_RECORDS SUPPLIED_
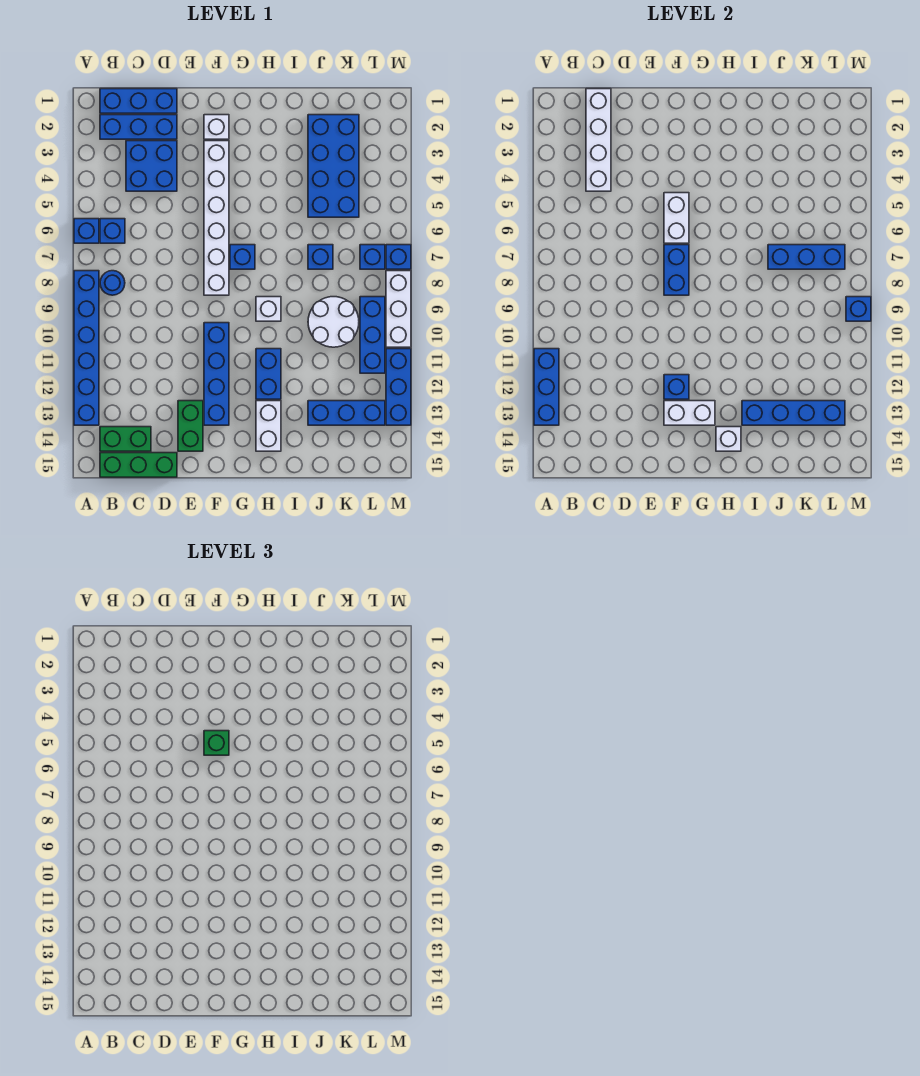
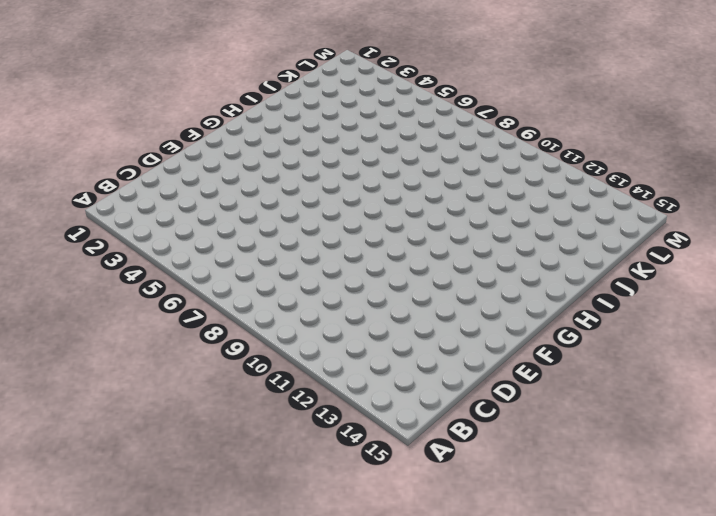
none -> blue 1x1 brick [74,219,99,243]
none -> blue 1x6 brick [74,271,99,425]
none -> blue 1x3 brick [100,89,177,113]
none -> blue 1x3 brick [100,115,177,139]

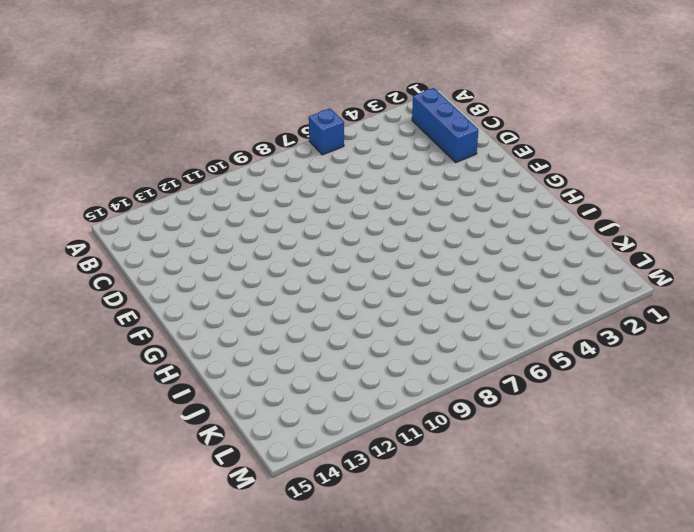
none -> blue 1x6 brick [74,271,99,425]
none -> blue 1x3 brick [100,89,177,113]
none -> blue 1x1 brick [100,219,125,243]
none -> blue 1x1 round brick [100,271,125,295]

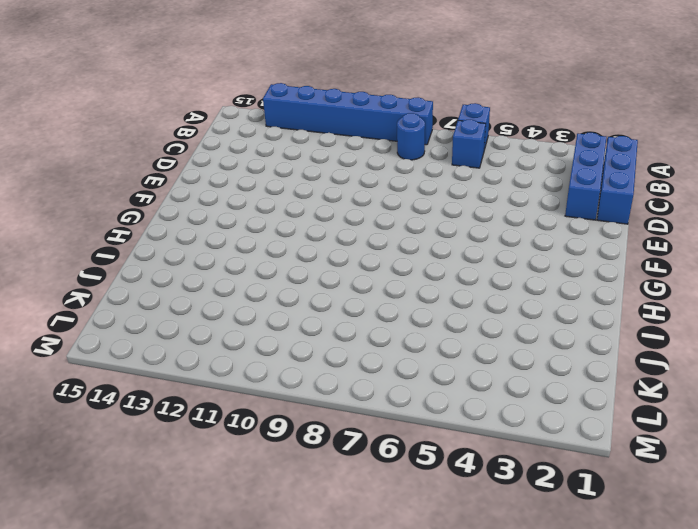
none -> green 1x2 brick [100,427,151,451]
none -> green 1x3 brick [100,453,177,477]
none -> blue 2x2 brick [126,141,177,191]
none -> green 1x2 brick [178,401,203,451]

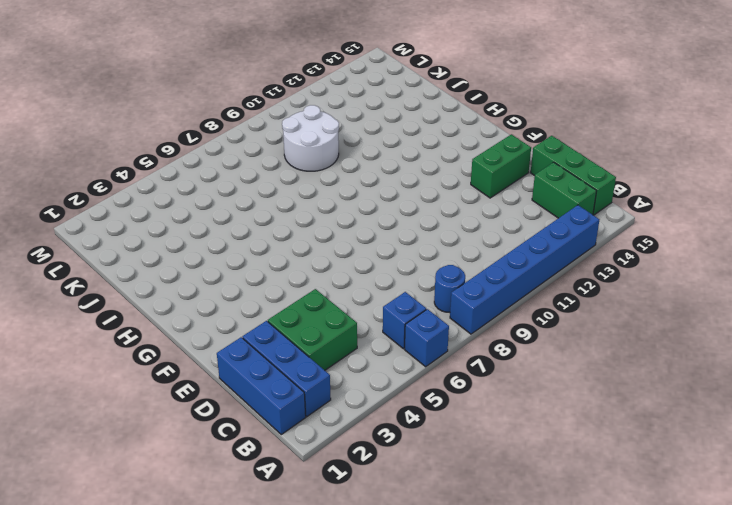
green 2x2 brick [268,289,357,370] -> blue 2x2 brick [126,141,177,191]
none -> white 1x1 brick [204,115,229,139]
none -> white 1x6 brick [204,141,229,295]
none -> blue 1x4 brick [204,323,229,425]
none -> blue 1x1 brick [230,245,255,269]

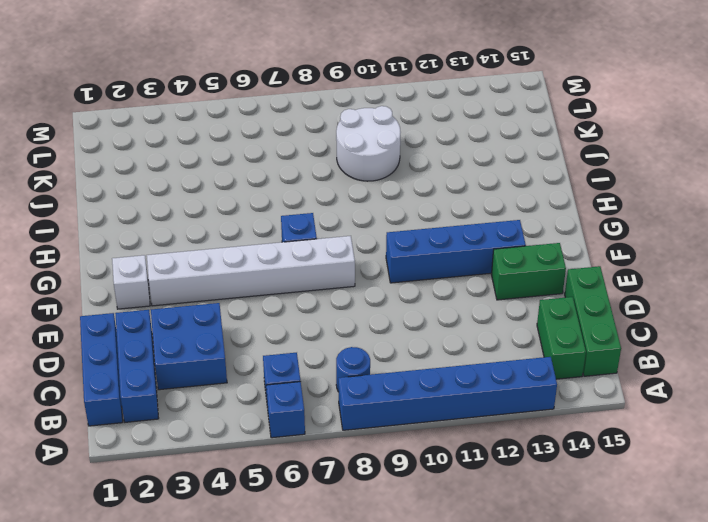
none -> white 1x1 brick [256,297,281,321]
none -> blue 1x2 brick [256,349,281,399]
none -> white 1x2 brick [256,401,281,451]
none -> blue 2x4 brick [308,115,359,217]

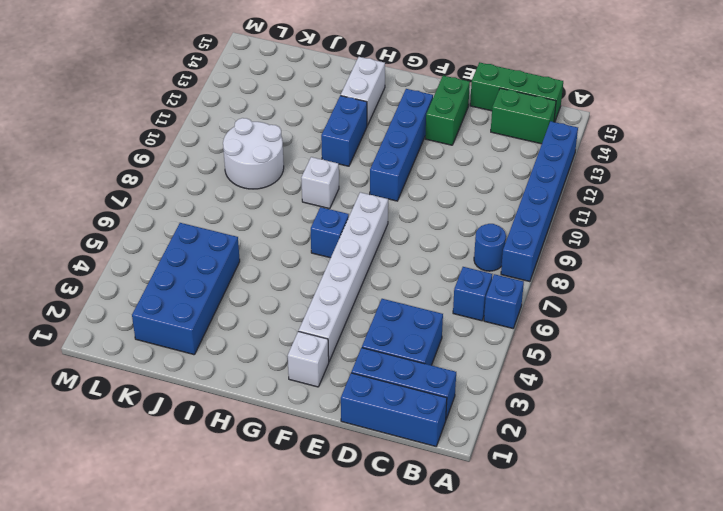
none -> blue 1x1 brick [308,245,333,269]
none -> blue 1x3 brick [308,401,385,425]
none -> blue 1x1 brick [360,245,385,269]
none -> blue 1x3 brick [360,297,385,373]

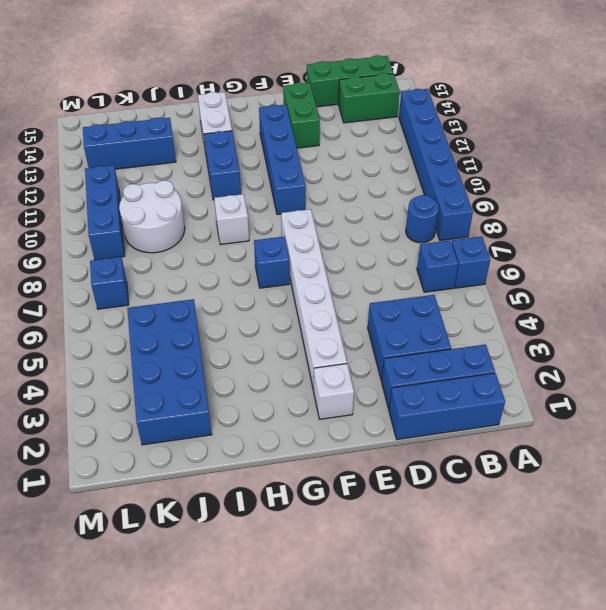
none -> blue 1x1 brick [308,245,333,269]
none -> blue 1x1 brick [386,245,411,269]
none -> white 1x3 brick [386,271,411,347]
none -> blue 1x3 brick [386,349,411,425]

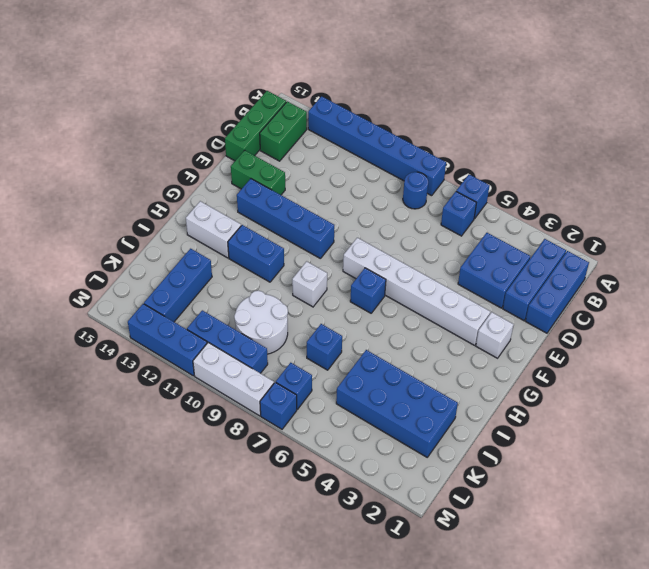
none -> blue 1x3 brick [534,349,559,425]
none -> white 1x4 brick [586,89,611,191]
none -> white 1x2 brick [664,193,689,243]
none -> blue 1x2 brick [664,245,689,295]

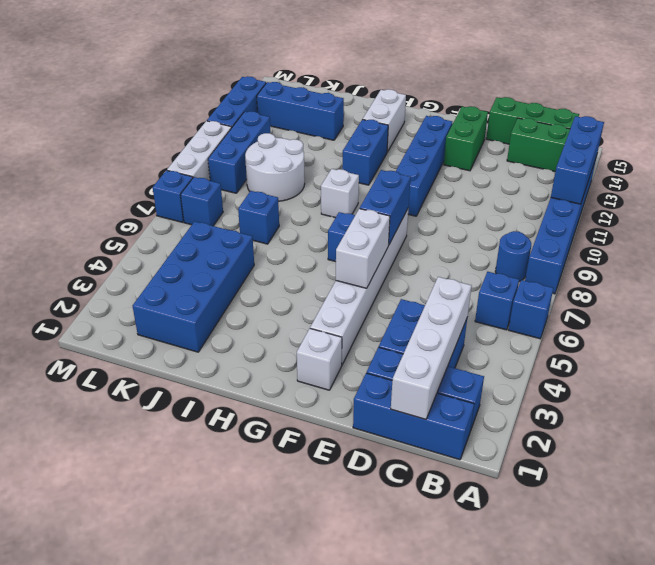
none -> blue 1x1 brick [664,375,689,399]
none -> white 1x2 brick [664,401,715,425]
none -> white 1x1 brick [716,427,741,451]
none -> blue 1x4 brick [742,401,845,425]

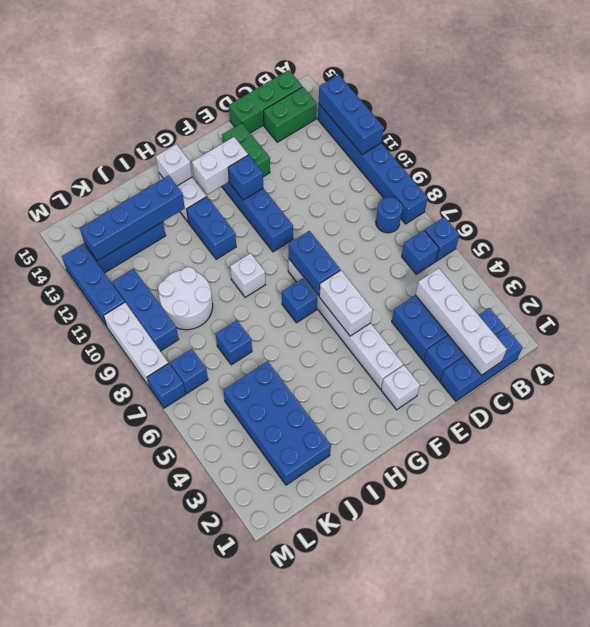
none -> blue 1x3 brick [768,245,845,269]
none -> blue 1x1 brick [846,297,871,321]
none -> green 1x1 brick [204,731,229,755]

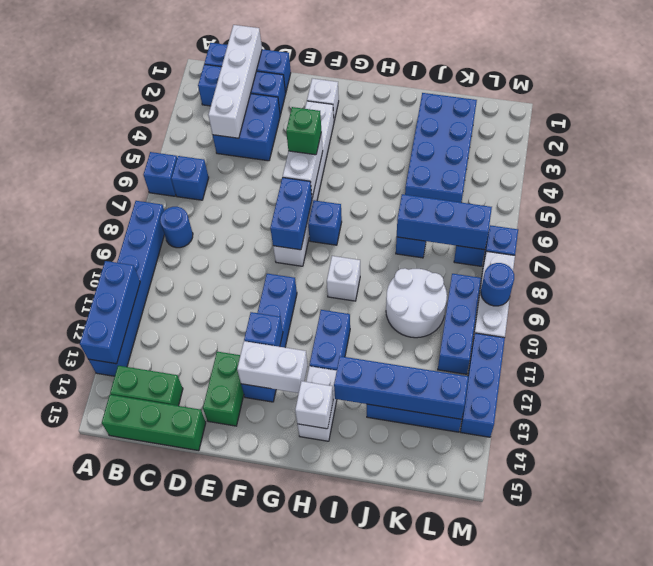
blue 1x1 round brick [481,263,514,306] -> blue 1x1 brick [846,297,871,321]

_WORK TASK_
Working from the line with "none -> white 1x2 brick [256,401,281,451]" to the last line of the material above, repeat each line exactly and leave out the pictures.

_TASK OUTPUT_
none -> white 1x2 brick [256,401,281,451]
none -> blue 2x4 brick [308,115,359,217]

none -> blue 1x1 brick [308,245,333,269]
none -> blue 1x3 brick [308,401,385,425]
none -> blue 1x1 brick [360,245,385,269]
none -> blue 1x3 brick [360,297,385,373]

none -> blue 1x1 brick [308,245,333,269]
none -> blue 1x1 brick [386,245,411,269]
none -> white 1x3 brick [386,271,411,347]
none -> blue 1x3 brick [386,349,411,425]

none -> blue 1x3 brick [534,349,559,425]
none -> white 1x4 brick [586,89,611,191]
none -> white 1x2 brick [664,193,689,243]
none -> blue 1x2 brick [664,245,689,295]

none -> blue 1x1 brick [664,375,689,399]
none -> white 1x2 brick [664,401,715,425]
none -> white 1x1 brick [716,427,741,451]
none -> blue 1x4 brick [742,401,845,425]

none -> blue 1x3 brick [768,245,845,269]
none -> blue 1x1 brick [846,297,871,321]
none -> green 1x1 brick [204,731,229,755]

blue 1x1 round brick [481,263,514,306] -> blue 1x1 brick [846,297,871,321]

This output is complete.